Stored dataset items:
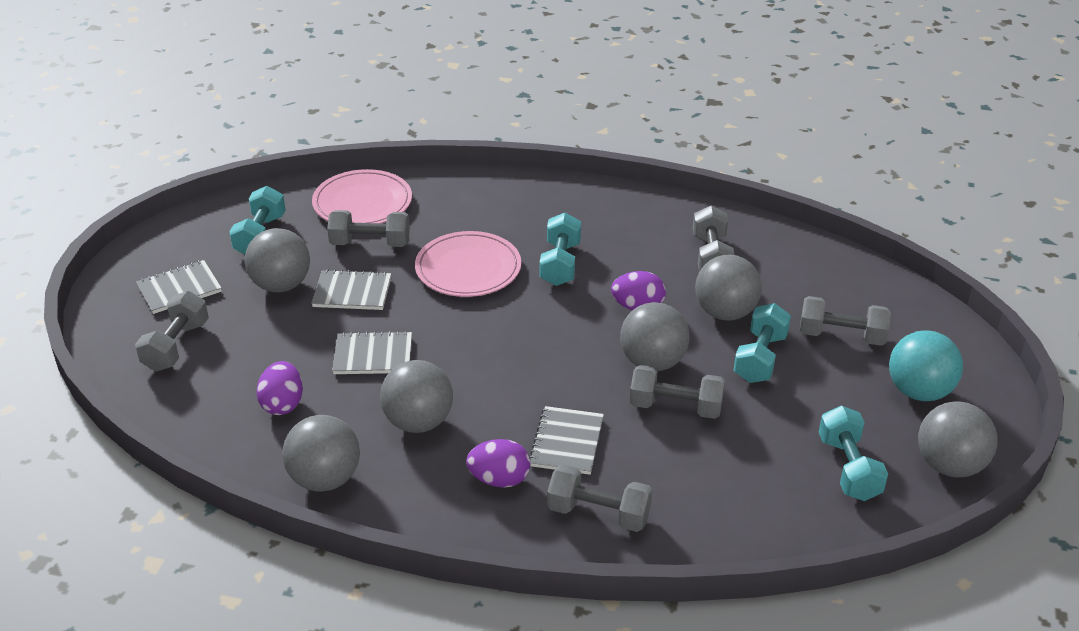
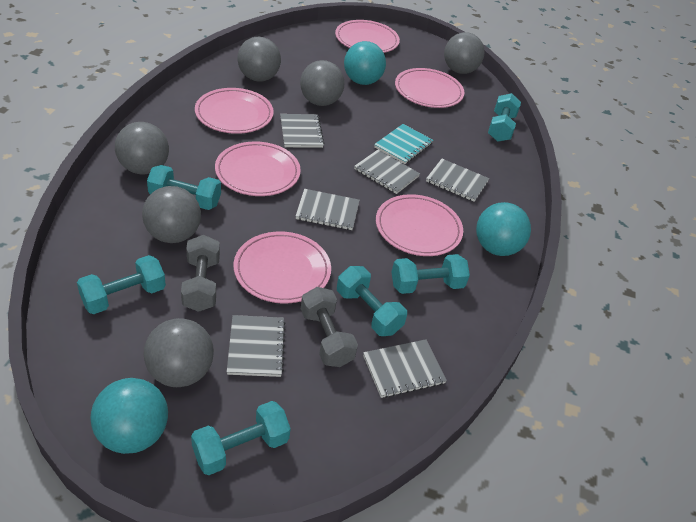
grey dumbbell: 6 -> 2
grey notebook: 4 -> 6
pink plate: 2 -> 6
purple egg: 3 -> 0
turquoise ball: 1 -> 3
turquoise dumbbell: 4 -> 6
turquoise notebook: 0 -> 1

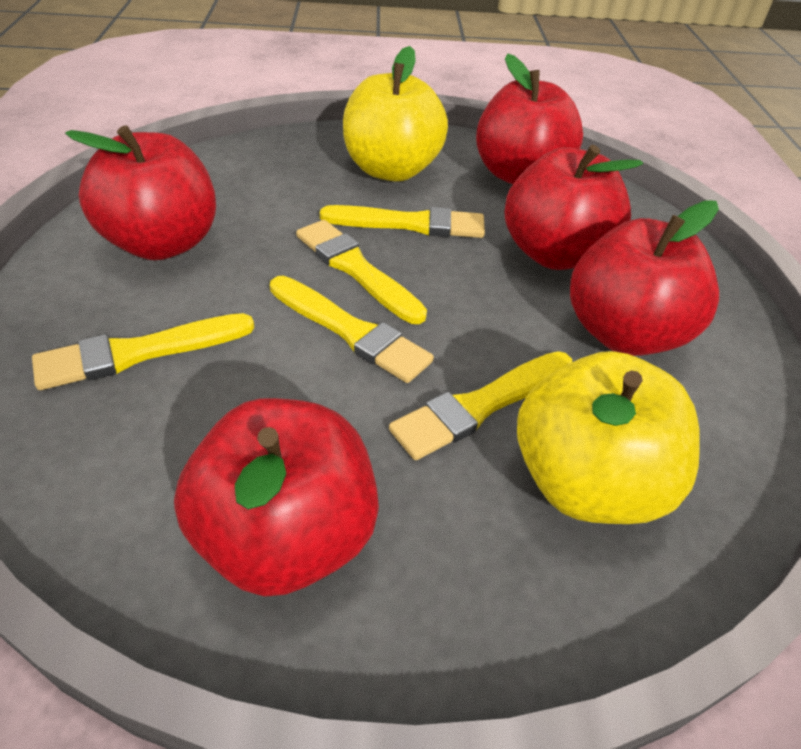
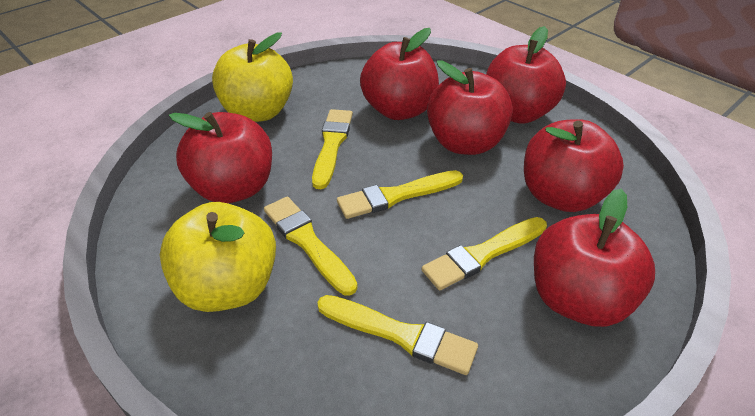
red apple: 5 -> 6

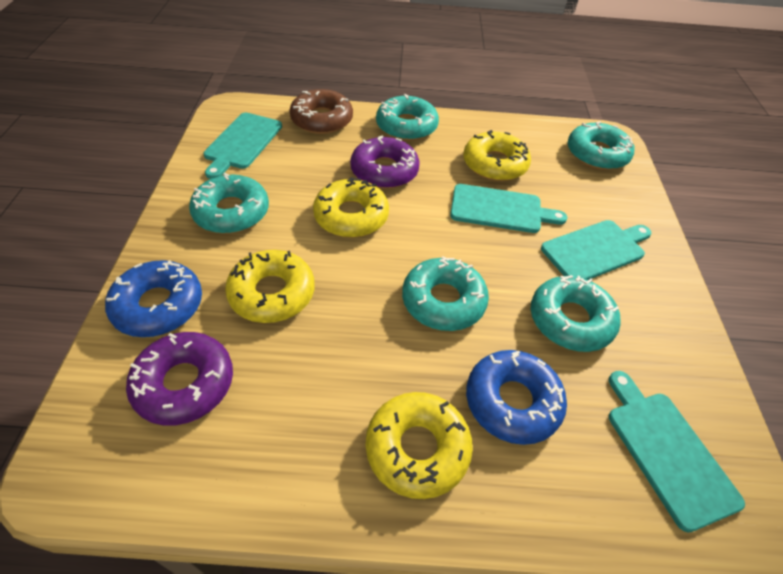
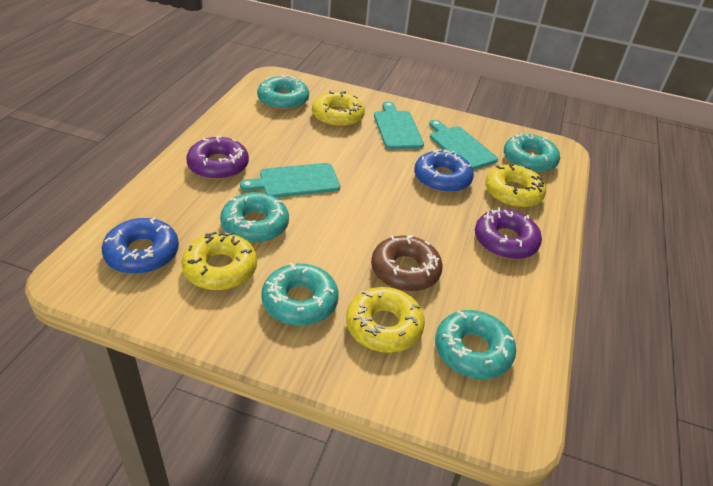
turquoise cutting board: 4 -> 3

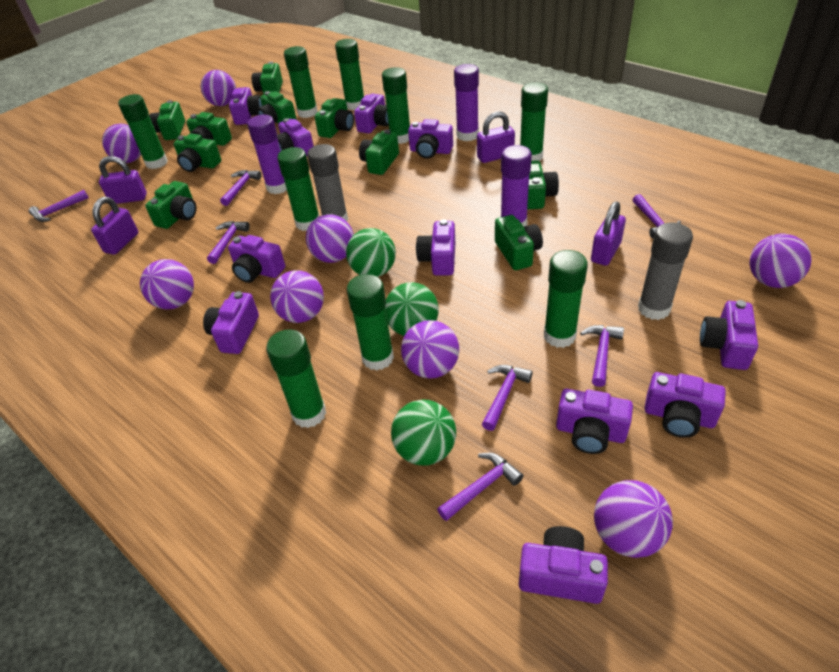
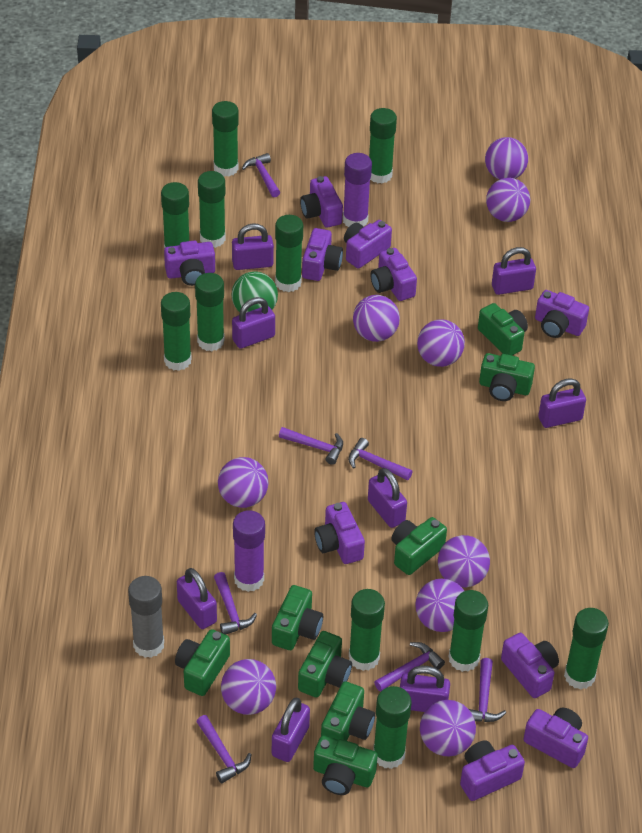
green ball: 3 -> 1
green camera: 10 -> 8
green glue stick: 9 -> 11
grey glue stick: 2 -> 1
purple ball: 8 -> 9
purple camera: 11 -> 10
purple glue stick: 3 -> 2
purple padlock: 4 -> 8

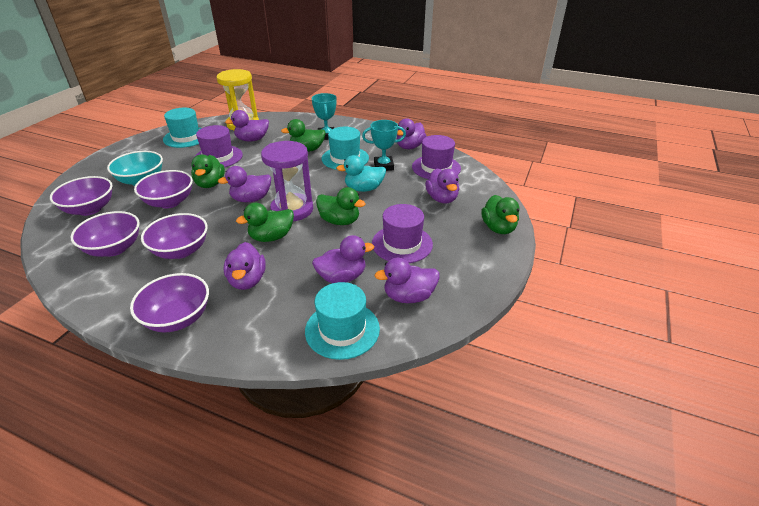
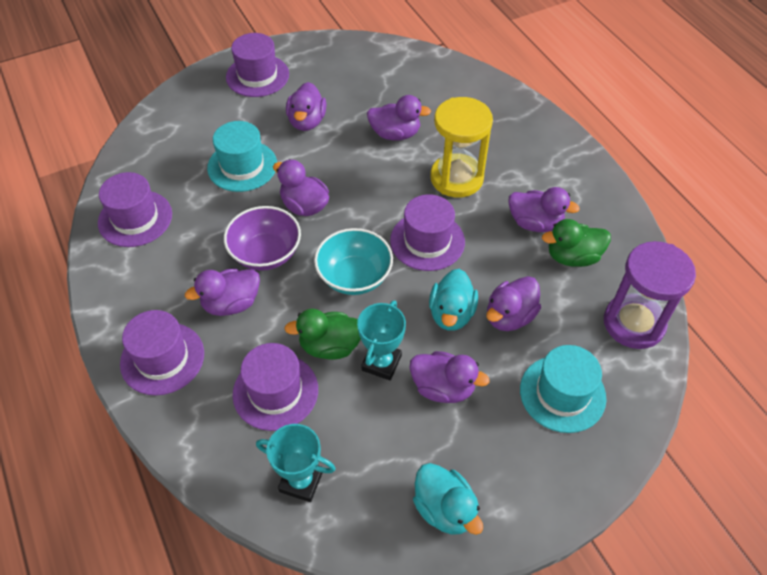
green duck: 5 -> 2
purple bowl: 5 -> 1
purple hat: 3 -> 5
turquoise duck: 1 -> 2
turquoise hat: 3 -> 2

EXERCISE DESCRIPTION: Print every line above exactly. Leave the pictures out.

TASK RESULT:
grey dumbbell: 6 -> 2
grey notebook: 4 -> 6
pink plate: 2 -> 6
purple egg: 3 -> 0
turquoise ball: 1 -> 3
turquoise dumbbell: 4 -> 6
turquoise notebook: 0 -> 1

red apple: 5 -> 6

turquoise cutting board: 4 -> 3

green ball: 3 -> 1
green camera: 10 -> 8
green glue stick: 9 -> 11
grey glue stick: 2 -> 1
purple ball: 8 -> 9
purple camera: 11 -> 10
purple glue stick: 3 -> 2
purple padlock: 4 -> 8

green duck: 5 -> 2
purple bowl: 5 -> 1
purple hat: 3 -> 5
turquoise duck: 1 -> 2
turquoise hat: 3 -> 2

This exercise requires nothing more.